─── Recorded data
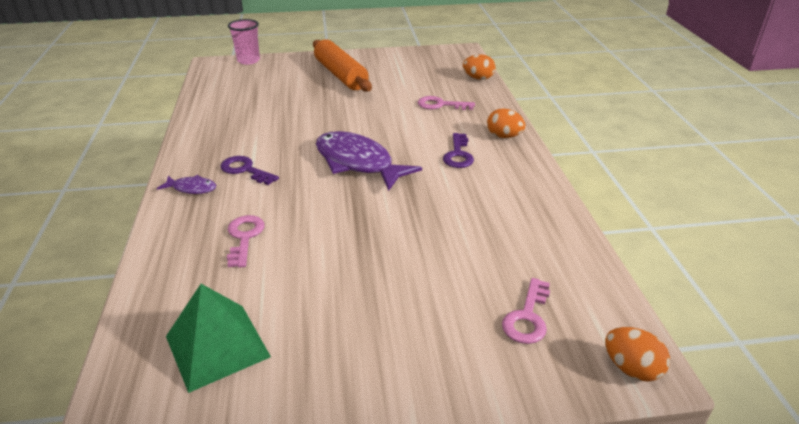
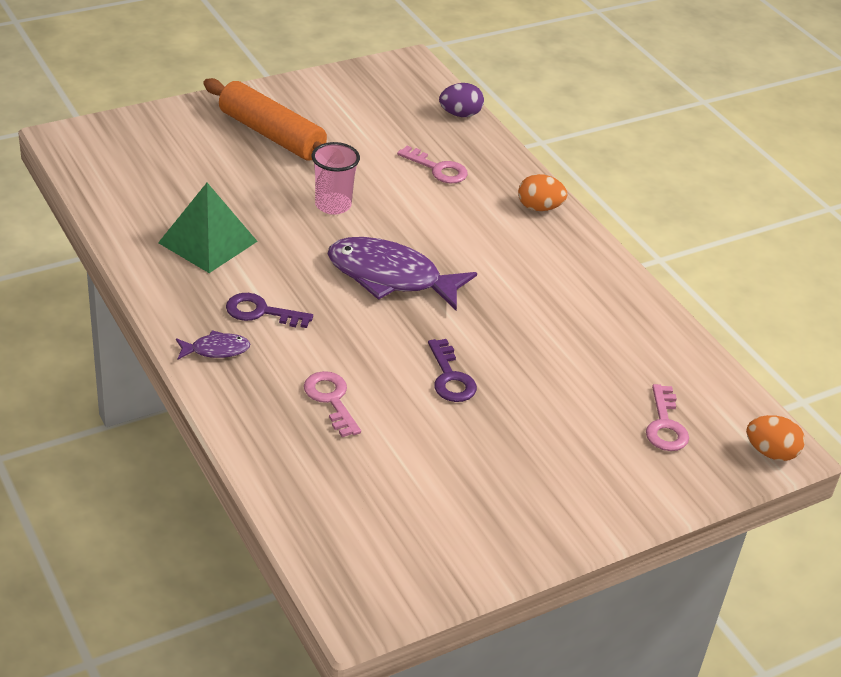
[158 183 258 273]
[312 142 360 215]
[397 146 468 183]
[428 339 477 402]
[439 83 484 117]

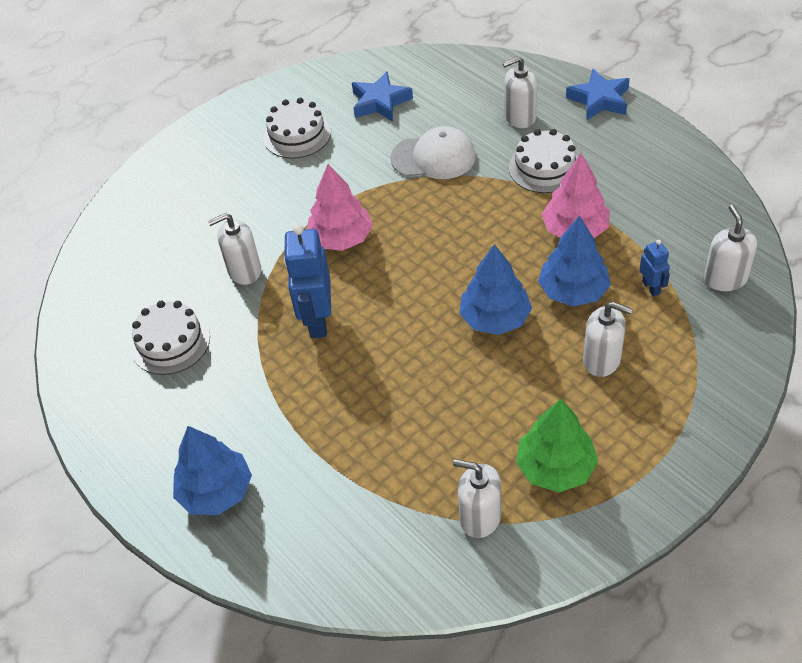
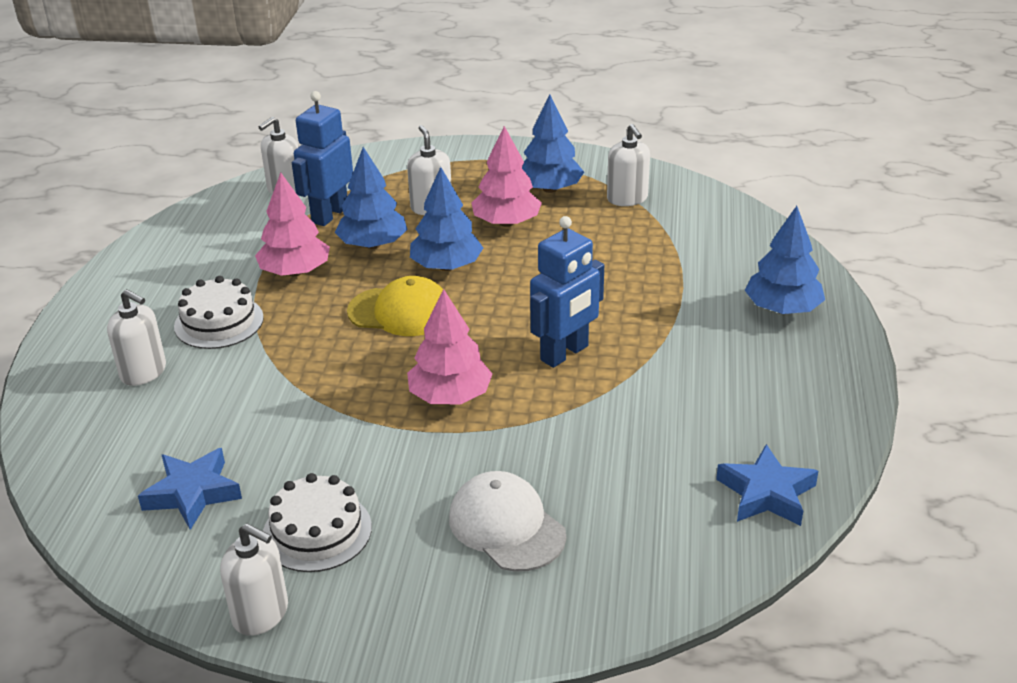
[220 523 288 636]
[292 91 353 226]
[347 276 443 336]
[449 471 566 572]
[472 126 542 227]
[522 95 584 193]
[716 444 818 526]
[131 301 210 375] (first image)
──────
─── Recorded data
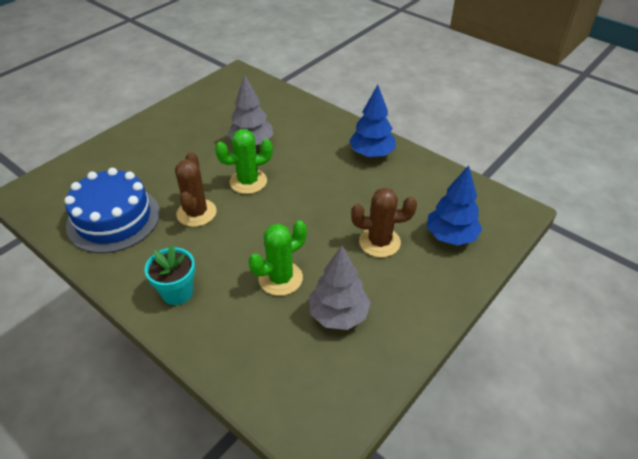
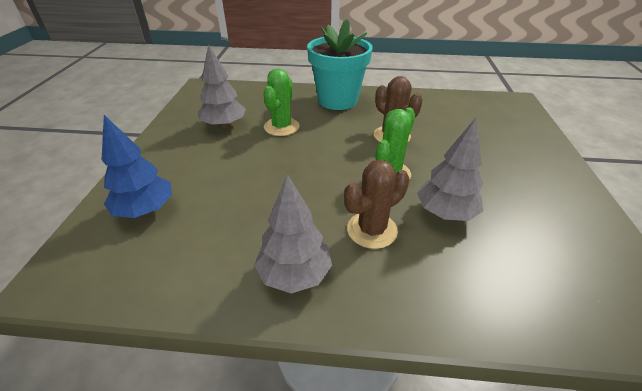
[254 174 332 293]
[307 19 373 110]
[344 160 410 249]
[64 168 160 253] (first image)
──────
Scan the lines above for "[220 523 288 636]" and for "[131 301 210 375] (first image)". Repeat exactly the line holding each of them and every line in between.

## Completed task
[220 523 288 636]
[292 91 353 226]
[347 276 443 336]
[449 471 566 572]
[472 126 542 227]
[522 95 584 193]
[716 444 818 526]
[131 301 210 375] (first image)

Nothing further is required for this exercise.